### [Problem]
All of the data needs to come back exactly as written.

### [Information given]
============
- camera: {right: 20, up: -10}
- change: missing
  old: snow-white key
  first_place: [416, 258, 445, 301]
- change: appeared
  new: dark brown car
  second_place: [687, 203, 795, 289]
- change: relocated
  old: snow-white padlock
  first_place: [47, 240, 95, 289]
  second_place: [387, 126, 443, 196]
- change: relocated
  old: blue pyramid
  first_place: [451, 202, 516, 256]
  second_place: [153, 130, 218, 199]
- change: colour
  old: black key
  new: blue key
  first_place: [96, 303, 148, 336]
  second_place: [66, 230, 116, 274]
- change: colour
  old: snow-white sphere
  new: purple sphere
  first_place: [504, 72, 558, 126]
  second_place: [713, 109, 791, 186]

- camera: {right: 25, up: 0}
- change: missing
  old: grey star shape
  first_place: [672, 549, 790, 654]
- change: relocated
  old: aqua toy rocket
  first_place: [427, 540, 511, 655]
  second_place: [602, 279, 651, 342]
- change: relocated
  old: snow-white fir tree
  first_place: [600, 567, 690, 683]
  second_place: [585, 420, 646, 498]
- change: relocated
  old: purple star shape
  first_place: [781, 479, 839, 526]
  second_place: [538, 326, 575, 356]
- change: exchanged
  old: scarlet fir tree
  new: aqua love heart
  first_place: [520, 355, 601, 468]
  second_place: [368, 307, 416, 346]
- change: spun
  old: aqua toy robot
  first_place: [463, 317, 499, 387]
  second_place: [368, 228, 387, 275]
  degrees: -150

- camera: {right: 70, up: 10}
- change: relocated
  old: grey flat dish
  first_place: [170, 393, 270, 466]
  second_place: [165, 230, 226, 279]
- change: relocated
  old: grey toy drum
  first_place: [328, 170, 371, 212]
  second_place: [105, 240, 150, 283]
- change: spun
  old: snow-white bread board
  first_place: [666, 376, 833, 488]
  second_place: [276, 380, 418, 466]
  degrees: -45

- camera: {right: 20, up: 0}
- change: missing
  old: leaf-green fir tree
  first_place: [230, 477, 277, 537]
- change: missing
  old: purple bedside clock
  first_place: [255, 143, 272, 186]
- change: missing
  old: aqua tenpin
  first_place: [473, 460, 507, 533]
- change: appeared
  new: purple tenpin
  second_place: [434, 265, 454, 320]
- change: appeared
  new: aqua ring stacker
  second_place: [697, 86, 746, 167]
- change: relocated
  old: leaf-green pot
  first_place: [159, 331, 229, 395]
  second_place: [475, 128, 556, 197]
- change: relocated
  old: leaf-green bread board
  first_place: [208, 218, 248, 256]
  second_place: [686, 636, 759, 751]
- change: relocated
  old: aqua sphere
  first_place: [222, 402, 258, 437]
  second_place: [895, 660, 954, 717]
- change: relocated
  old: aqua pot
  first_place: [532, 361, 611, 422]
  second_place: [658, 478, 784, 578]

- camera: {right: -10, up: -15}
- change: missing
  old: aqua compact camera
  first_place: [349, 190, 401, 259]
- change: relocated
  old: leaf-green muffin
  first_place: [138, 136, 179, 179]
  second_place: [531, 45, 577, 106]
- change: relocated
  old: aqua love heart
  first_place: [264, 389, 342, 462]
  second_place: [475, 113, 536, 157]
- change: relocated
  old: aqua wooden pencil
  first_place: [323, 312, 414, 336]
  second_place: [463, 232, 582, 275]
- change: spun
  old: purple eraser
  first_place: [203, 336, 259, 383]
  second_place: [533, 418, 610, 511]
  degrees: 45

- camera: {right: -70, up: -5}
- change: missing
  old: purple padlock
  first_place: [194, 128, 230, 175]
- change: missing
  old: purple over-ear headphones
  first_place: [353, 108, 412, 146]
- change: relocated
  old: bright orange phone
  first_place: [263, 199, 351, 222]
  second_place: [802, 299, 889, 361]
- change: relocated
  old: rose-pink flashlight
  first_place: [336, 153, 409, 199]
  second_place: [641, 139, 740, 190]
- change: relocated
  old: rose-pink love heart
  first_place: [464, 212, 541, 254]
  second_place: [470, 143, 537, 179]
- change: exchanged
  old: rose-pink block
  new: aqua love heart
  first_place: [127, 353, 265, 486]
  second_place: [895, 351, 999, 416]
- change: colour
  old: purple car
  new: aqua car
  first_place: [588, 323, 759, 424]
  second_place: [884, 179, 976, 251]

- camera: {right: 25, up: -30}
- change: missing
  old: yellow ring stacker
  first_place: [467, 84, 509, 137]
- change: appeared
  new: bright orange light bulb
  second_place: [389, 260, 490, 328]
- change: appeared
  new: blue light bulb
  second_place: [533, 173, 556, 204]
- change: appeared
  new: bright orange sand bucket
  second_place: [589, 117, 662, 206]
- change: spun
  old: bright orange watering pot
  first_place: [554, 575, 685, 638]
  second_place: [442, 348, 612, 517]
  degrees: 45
============
### [Solution for this task]
- camera: {right: 20, up: -10}
- change: missing
  old: snow-white key
  first_place: [416, 258, 445, 301]
- change: appeared
  new: dark brown car
  second_place: [687, 203, 795, 289]
- change: relocated
  old: snow-white padlock
  first_place: [47, 240, 95, 289]
  second_place: [387, 126, 443, 196]
- change: relocated
  old: blue pyramid
  first_place: [451, 202, 516, 256]
  second_place: [153, 130, 218, 199]
- change: colour
  old: black key
  new: blue key
  first_place: [96, 303, 148, 336]
  second_place: [66, 230, 116, 274]
- change: colour
  old: snow-white sphere
  new: purple sphere
  first_place: [504, 72, 558, 126]
  second_place: [713, 109, 791, 186]

- camera: {right: 25, up: 0}
- change: missing
  old: grey star shape
  first_place: [672, 549, 790, 654]
- change: relocated
  old: aqua toy rocket
  first_place: [427, 540, 511, 655]
  second_place: [602, 279, 651, 342]
- change: relocated
  old: snow-white fir tree
  first_place: [600, 567, 690, 683]
  second_place: [585, 420, 646, 498]
- change: relocated
  old: purple star shape
  first_place: [781, 479, 839, 526]
  second_place: [538, 326, 575, 356]
- change: exchanged
  old: scarlet fir tree
  new: aqua love heart
  first_place: [520, 355, 601, 468]
  second_place: [368, 307, 416, 346]
- change: spun
  old: aqua toy robot
  first_place: [463, 317, 499, 387]
  second_place: [368, 228, 387, 275]
  degrees: -150

- camera: {right: 70, up: 10}
- change: relocated
  old: grey flat dish
  first_place: [170, 393, 270, 466]
  second_place: [165, 230, 226, 279]
- change: relocated
  old: grey toy drum
  first_place: [328, 170, 371, 212]
  second_place: [105, 240, 150, 283]
- change: spun
  old: snow-white bread board
  first_place: [666, 376, 833, 488]
  second_place: [276, 380, 418, 466]
  degrees: -45

- camera: {right: 20, up: 0}
- change: missing
  old: leaf-green fir tree
  first_place: [230, 477, 277, 537]
- change: missing
  old: purple bedside clock
  first_place: [255, 143, 272, 186]
- change: missing
  old: aqua tenpin
  first_place: [473, 460, 507, 533]
- change: appeared
  new: purple tenpin
  second_place: [434, 265, 454, 320]
- change: appeared
  new: aqua ring stacker
  second_place: [697, 86, 746, 167]
- change: relocated
  old: leaf-green pot
  first_place: [159, 331, 229, 395]
  second_place: [475, 128, 556, 197]
- change: relocated
  old: leaf-green bread board
  first_place: [208, 218, 248, 256]
  second_place: [686, 636, 759, 751]
- change: relocated
  old: aqua sphere
  first_place: [222, 402, 258, 437]
  second_place: [895, 660, 954, 717]
- change: relocated
  old: aqua pot
  first_place: [532, 361, 611, 422]
  second_place: [658, 478, 784, 578]

- camera: {right: -10, up: -15}
- change: missing
  old: aqua compact camera
  first_place: [349, 190, 401, 259]
- change: relocated
  old: leaf-green muffin
  first_place: [138, 136, 179, 179]
  second_place: [531, 45, 577, 106]
- change: relocated
  old: aqua love heart
  first_place: [264, 389, 342, 462]
  second_place: [475, 113, 536, 157]
- change: relocated
  old: aqua wooden pencil
  first_place: [323, 312, 414, 336]
  second_place: [463, 232, 582, 275]
- change: spun
  old: purple eraser
  first_place: [203, 336, 259, 383]
  second_place: [533, 418, 610, 511]
  degrees: 45

- camera: {right: -70, up: -5}
- change: missing
  old: purple padlock
  first_place: [194, 128, 230, 175]
- change: missing
  old: purple over-ear headphones
  first_place: [353, 108, 412, 146]
- change: relocated
  old: bright orange phone
  first_place: [263, 199, 351, 222]
  second_place: [802, 299, 889, 361]
- change: relocated
  old: rose-pink flashlight
  first_place: [336, 153, 409, 199]
  second_place: [641, 139, 740, 190]
- change: relocated
  old: rose-pink love heart
  first_place: [464, 212, 541, 254]
  second_place: [470, 143, 537, 179]
- change: exchanged
  old: rose-pink block
  new: aqua love heart
  first_place: [127, 353, 265, 486]
  second_place: [895, 351, 999, 416]
- change: colour
  old: purple car
  new: aqua car
  first_place: [588, 323, 759, 424]
  second_place: [884, 179, 976, 251]

- camera: {right: 25, up: -30}
- change: missing
  old: yellow ring stacker
  first_place: [467, 84, 509, 137]
- change: appeared
  new: bright orange light bulb
  second_place: [389, 260, 490, 328]
- change: appeared
  new: blue light bulb
  second_place: [533, 173, 556, 204]
- change: appeared
  new: bright orange sand bucket
  second_place: [589, 117, 662, 206]
- change: spun
  old: bright orange watering pot
  first_place: [554, 575, 685, 638]
  second_place: [442, 348, 612, 517]
  degrees: 45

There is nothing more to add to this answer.